Exercise objective:
Return a verbatim reproduction of each line, starting at the line with "The pachołek (niebieski)" and ending at the last line of the listing below.

Given data:

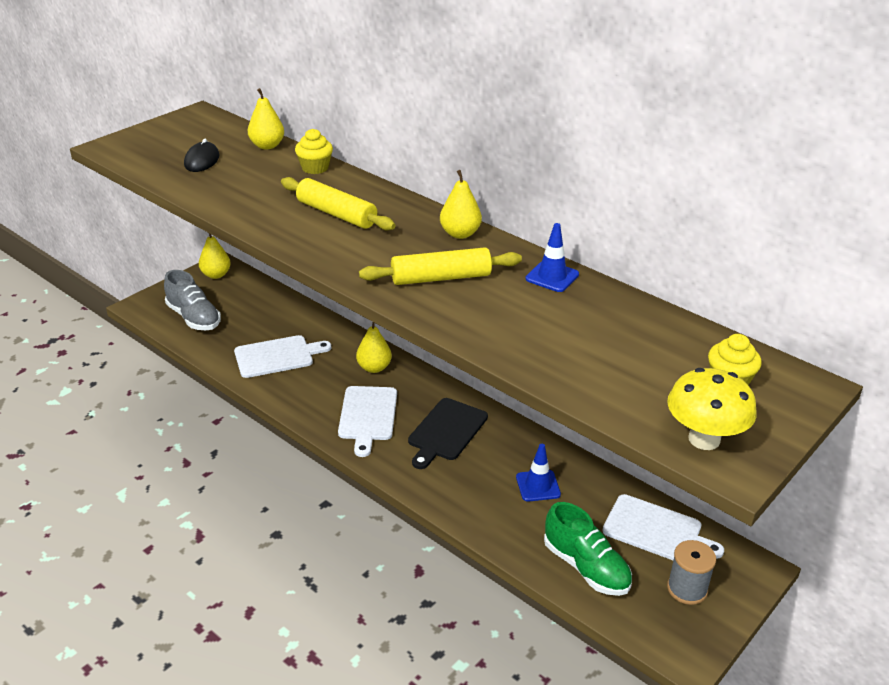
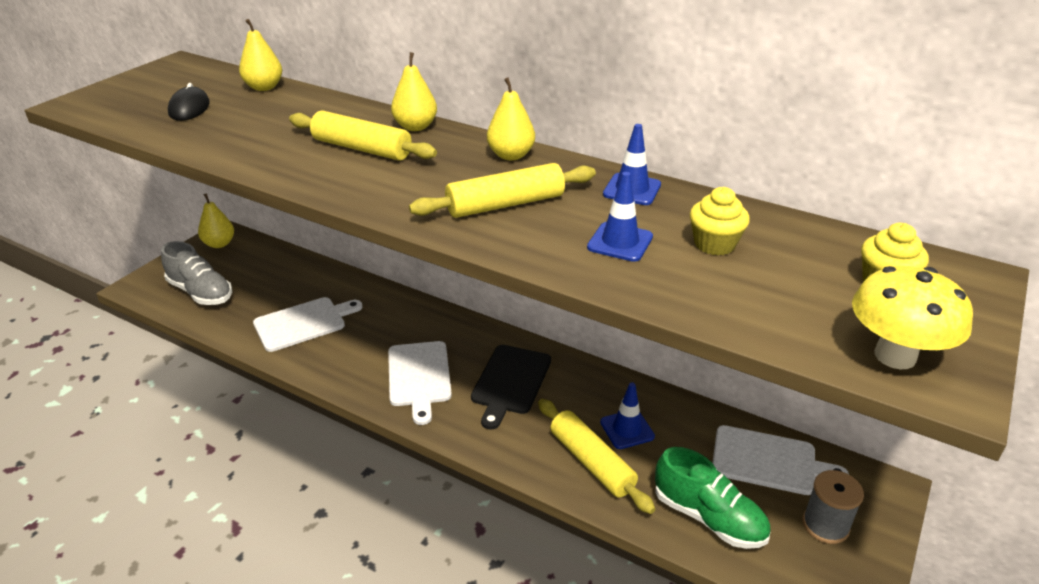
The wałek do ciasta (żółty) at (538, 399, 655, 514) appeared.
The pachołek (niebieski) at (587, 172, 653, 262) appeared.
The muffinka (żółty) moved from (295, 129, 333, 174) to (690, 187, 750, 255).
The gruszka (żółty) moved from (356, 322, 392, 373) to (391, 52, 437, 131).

Written solution:
The pachołek (niebieski) at (587, 172, 653, 262) appeared.
The muffinka (żółty) moved from (295, 129, 333, 174) to (690, 187, 750, 255).
The gruszka (żółty) moved from (356, 322, 392, 373) to (391, 52, 437, 131).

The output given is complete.